I need the lines below from the one with "C2: none -> 1500uF (plus VBAT, minus n4)" down to the one with "R7: 2.2k (n2, n4) -> 330 (n2, n4)" reproduced exactly, both ends included, and nothing else.

### Supplied material

>>

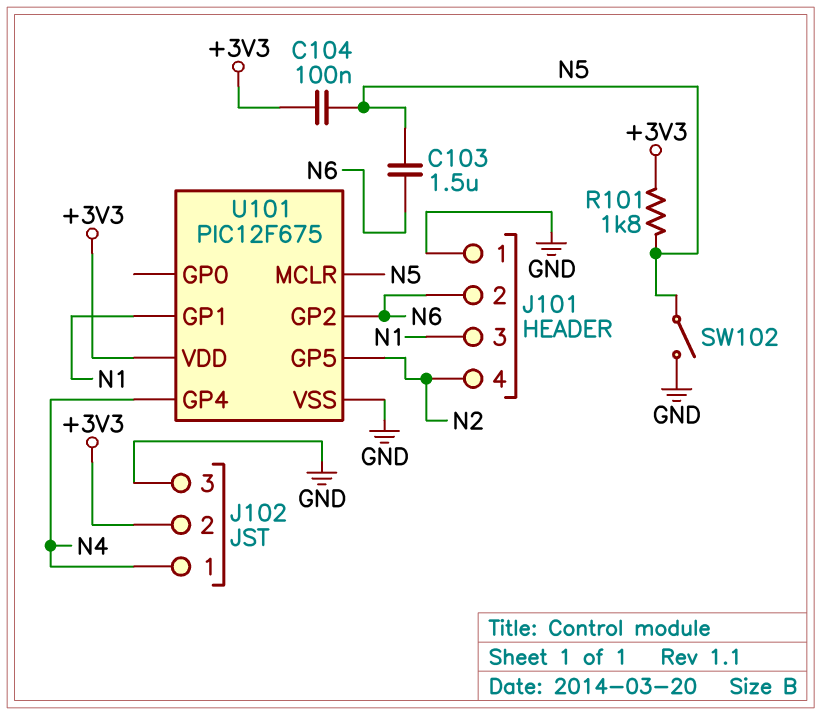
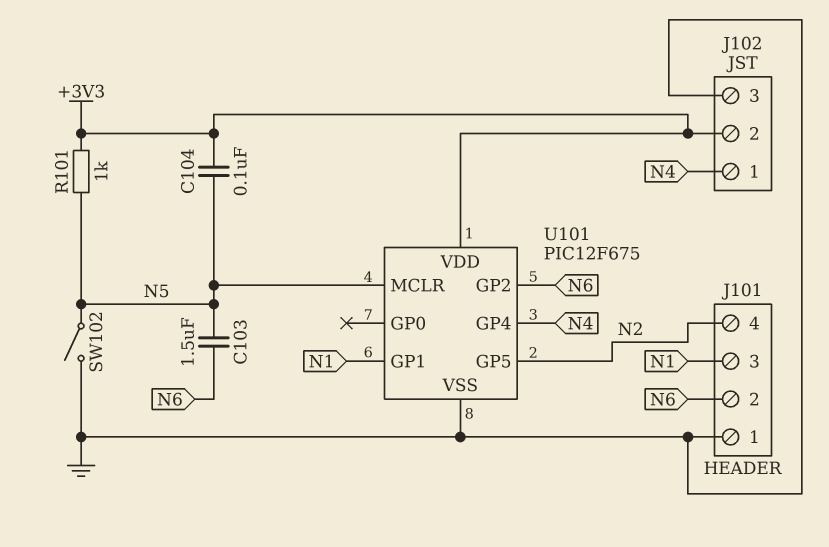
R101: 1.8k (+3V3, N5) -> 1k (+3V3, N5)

<<
>>

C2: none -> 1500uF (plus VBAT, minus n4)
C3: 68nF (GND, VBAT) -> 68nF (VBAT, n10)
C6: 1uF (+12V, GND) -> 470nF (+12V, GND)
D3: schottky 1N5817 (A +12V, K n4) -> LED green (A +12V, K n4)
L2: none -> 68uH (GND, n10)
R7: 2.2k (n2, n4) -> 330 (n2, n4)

<<

### Exercise response
C2: none -> 1500uF (plus VBAT, minus n4)
C3: 68nF (GND, VBAT) -> 68nF (VBAT, n10)
C6: 1uF (+12V, GND) -> 470nF (+12V, GND)
D3: schottky 1N5817 (A +12V, K n4) -> LED green (A +12V, K n4)
L2: none -> 68uH (GND, n10)
R7: 2.2k (n2, n4) -> 330 (n2, n4)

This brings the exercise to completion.